====== Recorded information ======
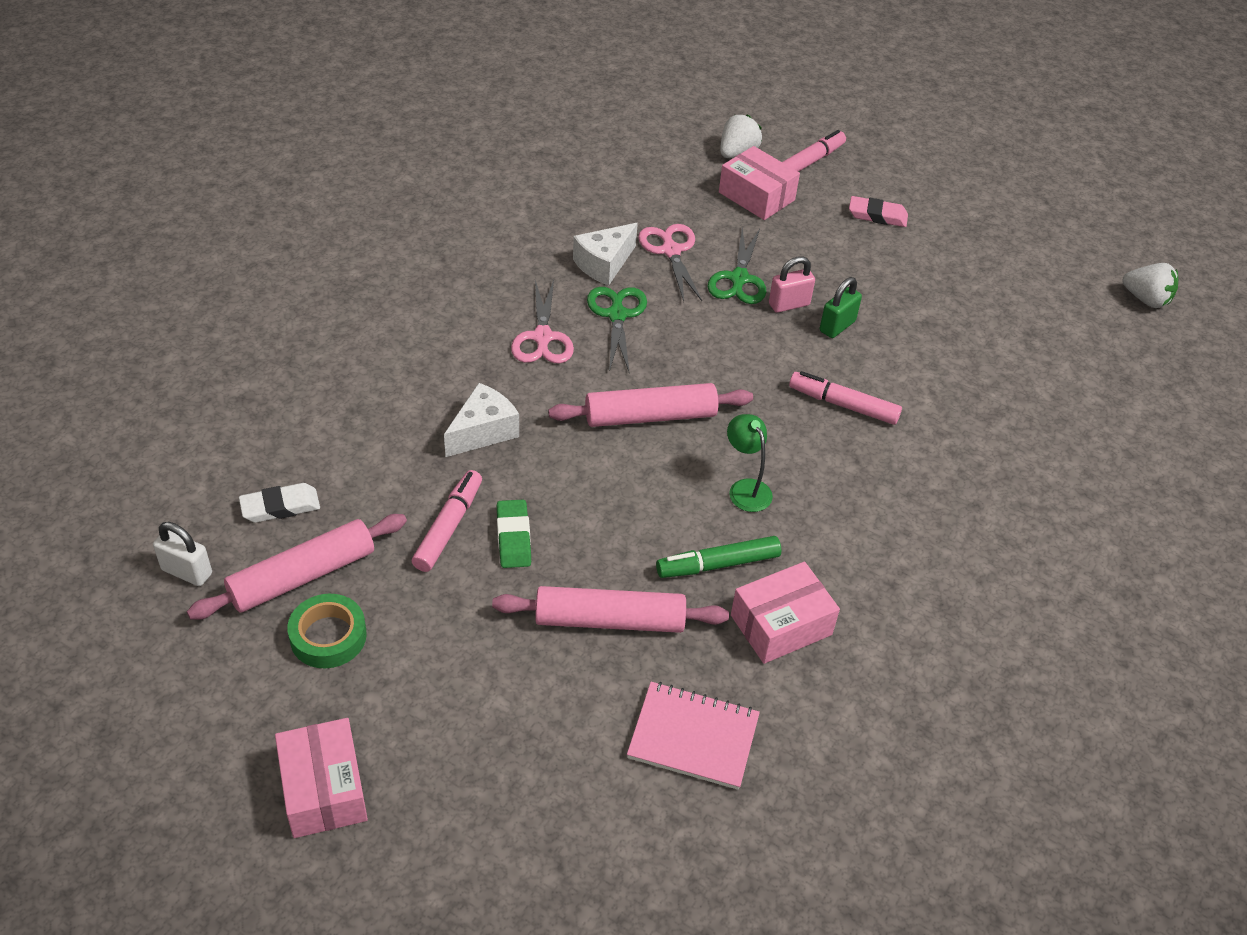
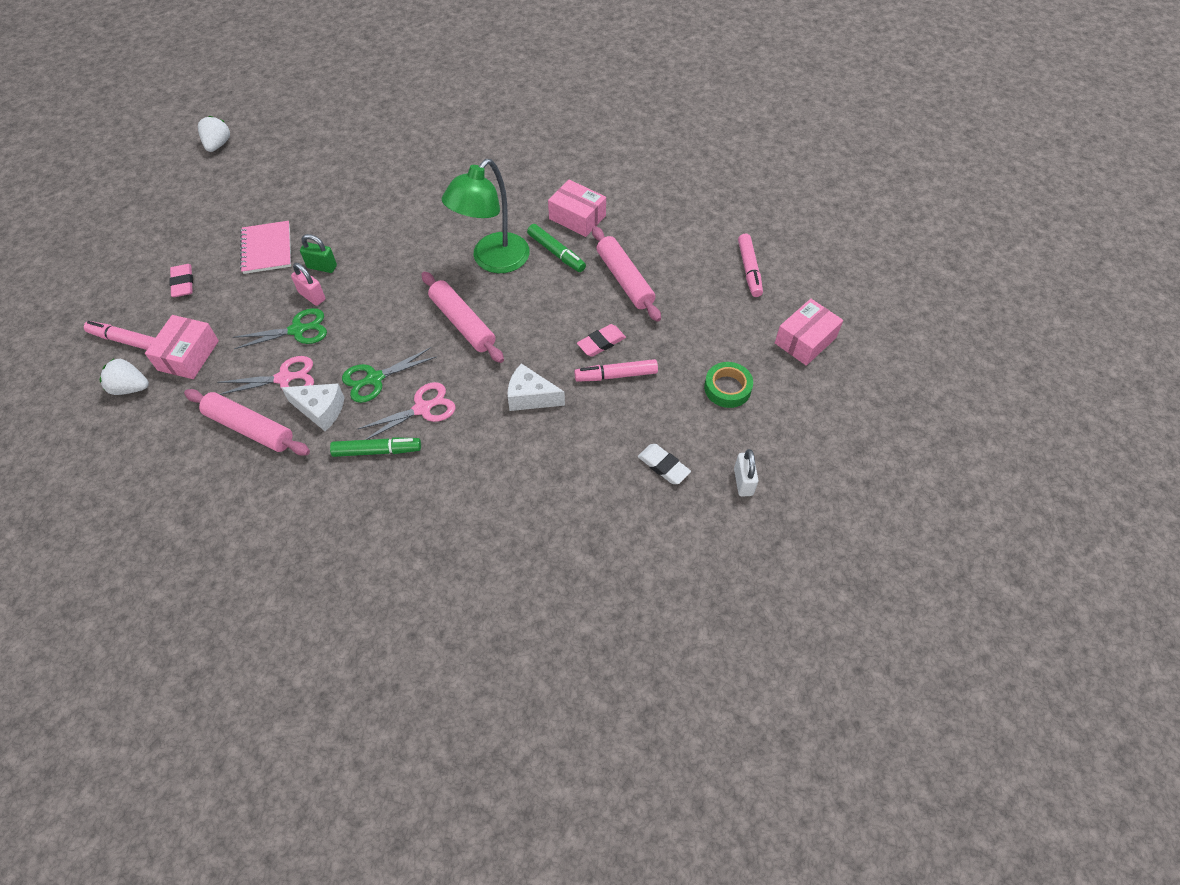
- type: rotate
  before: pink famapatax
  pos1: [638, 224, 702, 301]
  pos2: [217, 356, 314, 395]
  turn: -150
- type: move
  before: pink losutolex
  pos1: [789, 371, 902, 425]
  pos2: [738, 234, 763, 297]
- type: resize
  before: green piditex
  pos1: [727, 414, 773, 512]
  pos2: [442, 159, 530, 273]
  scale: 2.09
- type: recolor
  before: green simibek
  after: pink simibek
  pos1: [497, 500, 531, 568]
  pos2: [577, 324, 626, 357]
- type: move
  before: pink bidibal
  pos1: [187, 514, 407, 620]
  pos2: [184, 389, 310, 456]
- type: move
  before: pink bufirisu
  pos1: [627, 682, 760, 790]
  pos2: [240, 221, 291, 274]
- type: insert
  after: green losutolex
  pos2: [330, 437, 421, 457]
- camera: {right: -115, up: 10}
======
Retype all entries exactly; omit pictures.

- type: rotate
  before: pink famapatax
  pos1: [638, 224, 702, 301]
  pos2: [217, 356, 314, 395]
  turn: -150
- type: move
  before: pink losutolex
  pos1: [789, 371, 902, 425]
  pos2: [738, 234, 763, 297]
- type: resize
  before: green piditex
  pos1: [727, 414, 773, 512]
  pos2: [442, 159, 530, 273]
  scale: 2.09
- type: recolor
  before: green simibek
  after: pink simibek
  pos1: [497, 500, 531, 568]
  pos2: [577, 324, 626, 357]
- type: move
  before: pink bidibal
  pos1: [187, 514, 407, 620]
  pos2: [184, 389, 310, 456]
- type: move
  before: pink bufirisu
  pos1: [627, 682, 760, 790]
  pos2: [240, 221, 291, 274]
- type: insert
  after: green losutolex
  pos2: [330, 437, 421, 457]
- camera: {right: -115, up: 10}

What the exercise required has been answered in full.